--- Available data Enclosed Below ---
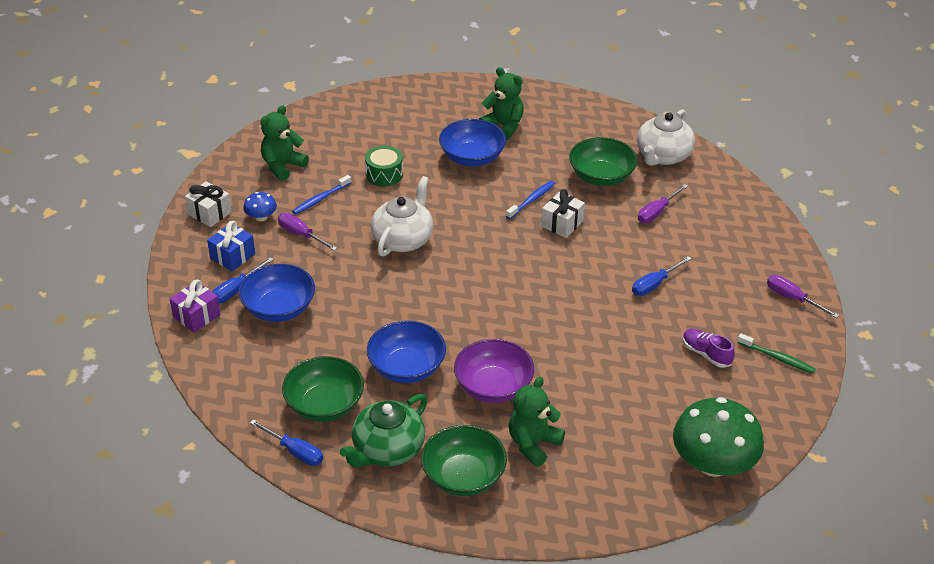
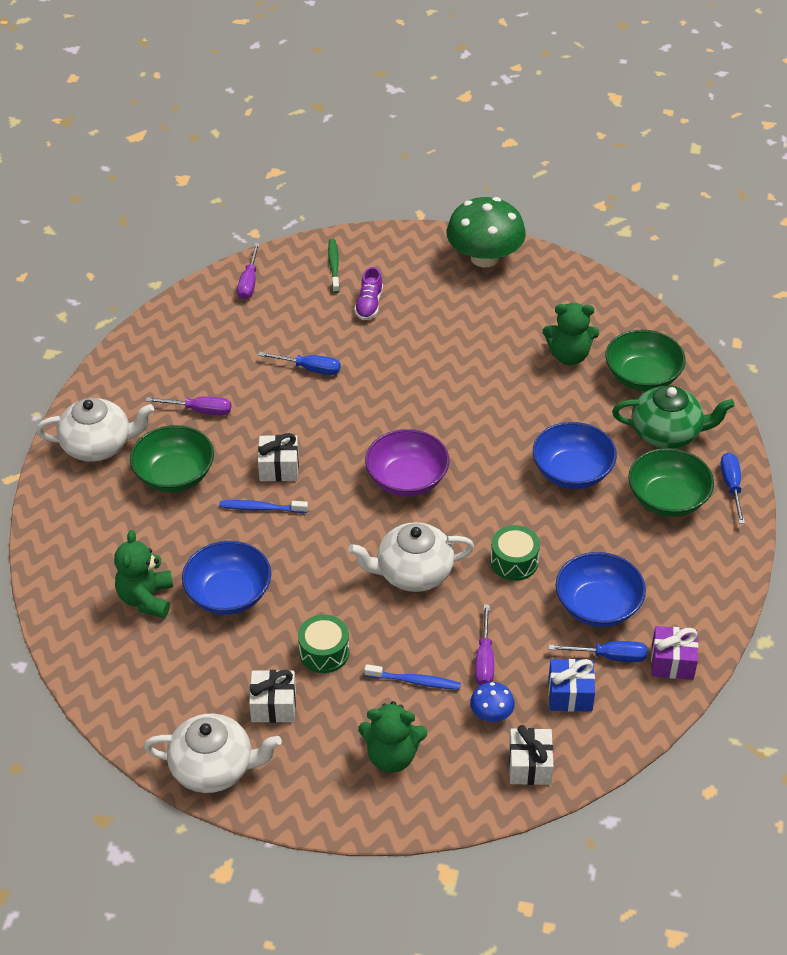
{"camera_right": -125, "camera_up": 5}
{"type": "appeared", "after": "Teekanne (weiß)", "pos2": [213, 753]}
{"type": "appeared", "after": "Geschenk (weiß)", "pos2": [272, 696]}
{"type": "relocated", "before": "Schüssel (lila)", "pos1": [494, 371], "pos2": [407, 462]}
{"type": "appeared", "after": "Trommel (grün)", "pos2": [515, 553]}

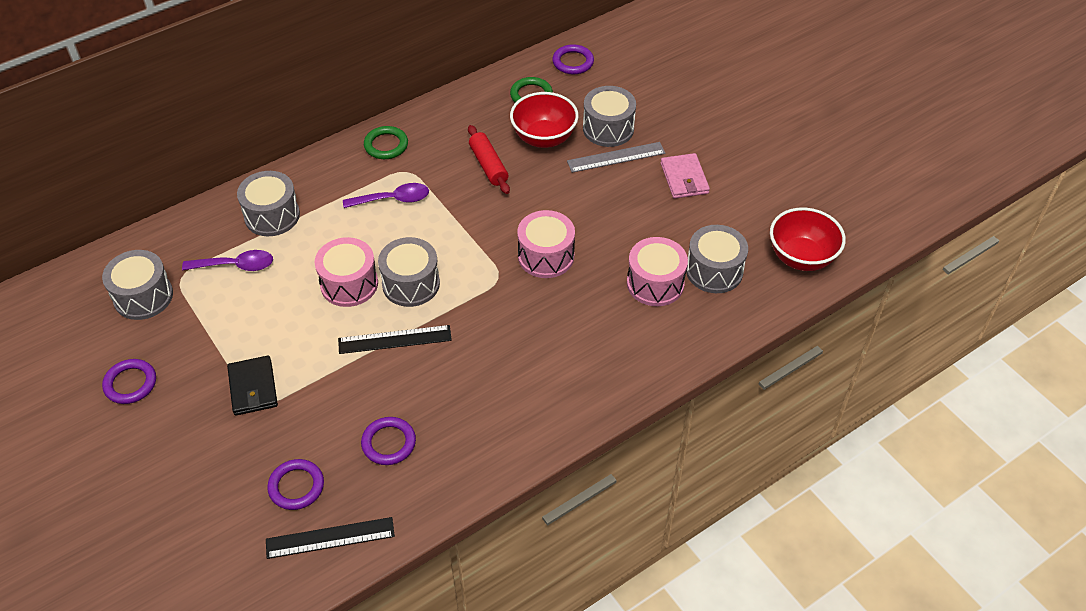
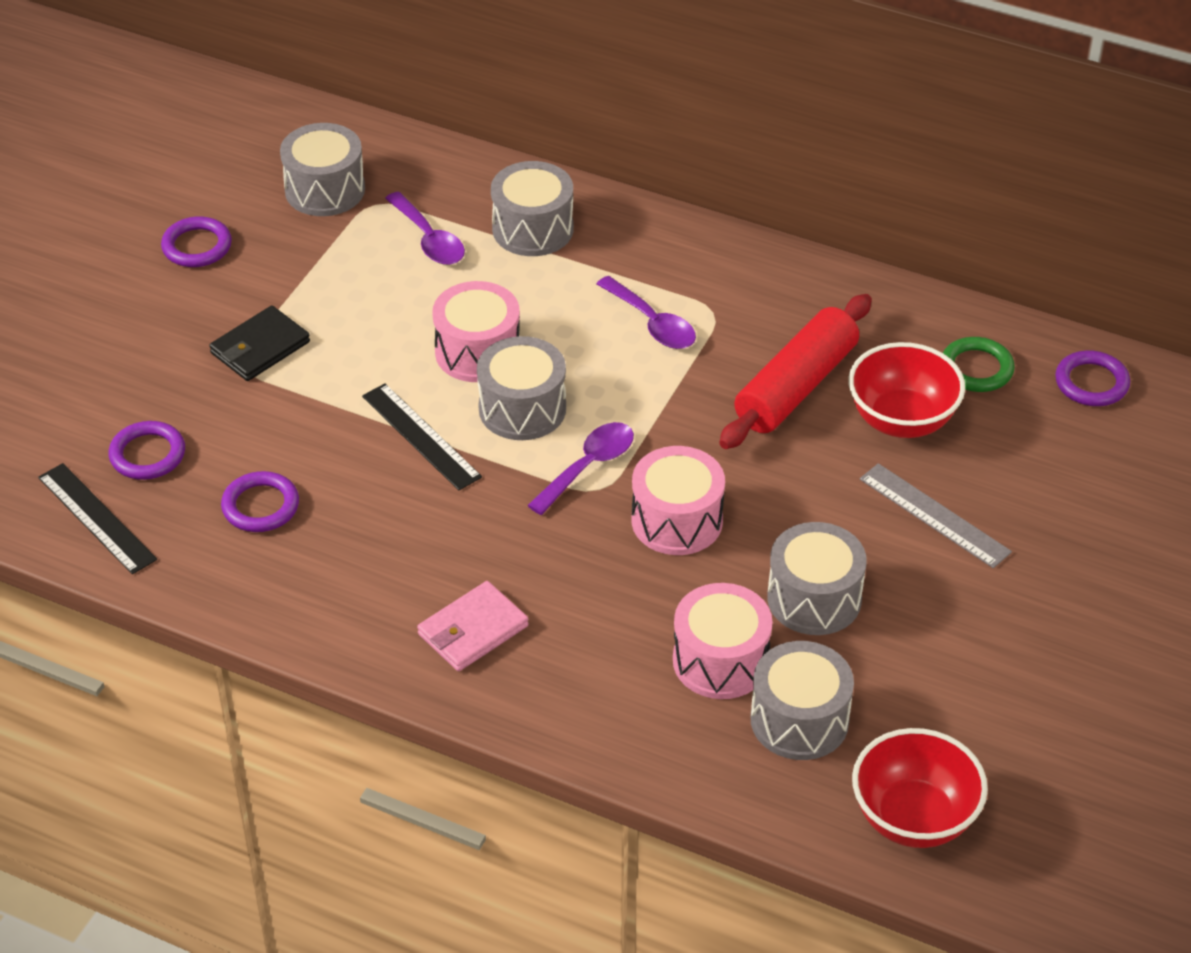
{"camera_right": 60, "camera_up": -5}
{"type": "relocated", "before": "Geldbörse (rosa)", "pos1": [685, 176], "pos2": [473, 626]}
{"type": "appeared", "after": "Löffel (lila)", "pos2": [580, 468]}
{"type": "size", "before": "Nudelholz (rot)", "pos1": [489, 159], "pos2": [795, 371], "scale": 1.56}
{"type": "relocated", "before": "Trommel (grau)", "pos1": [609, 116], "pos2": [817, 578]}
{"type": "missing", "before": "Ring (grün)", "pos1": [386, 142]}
--- End of Enclosed Available data ---
--- Available data Enclosed Below ---
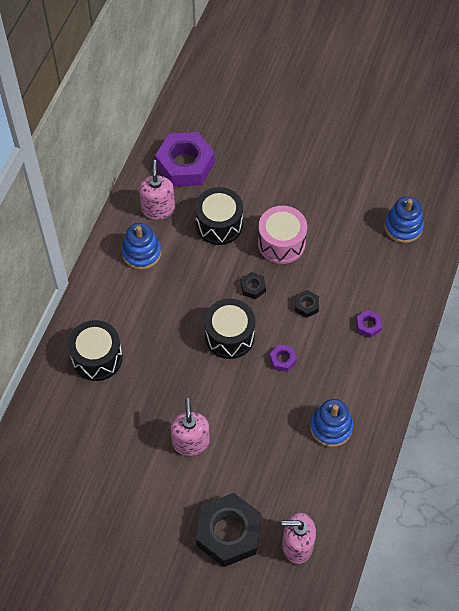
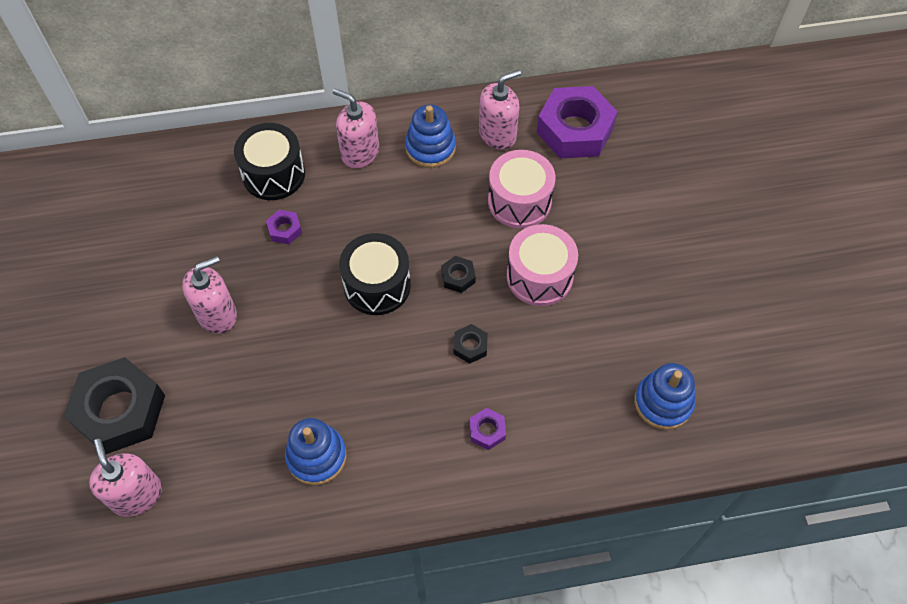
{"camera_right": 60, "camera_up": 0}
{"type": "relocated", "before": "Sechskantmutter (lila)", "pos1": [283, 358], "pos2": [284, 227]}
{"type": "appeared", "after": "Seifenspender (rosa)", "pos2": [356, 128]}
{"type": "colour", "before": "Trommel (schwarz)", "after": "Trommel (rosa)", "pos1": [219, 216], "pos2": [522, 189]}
--- End of Enclosed Available data ---
Your reply should be one number, the count of lines in the data that include the word "weiß".

2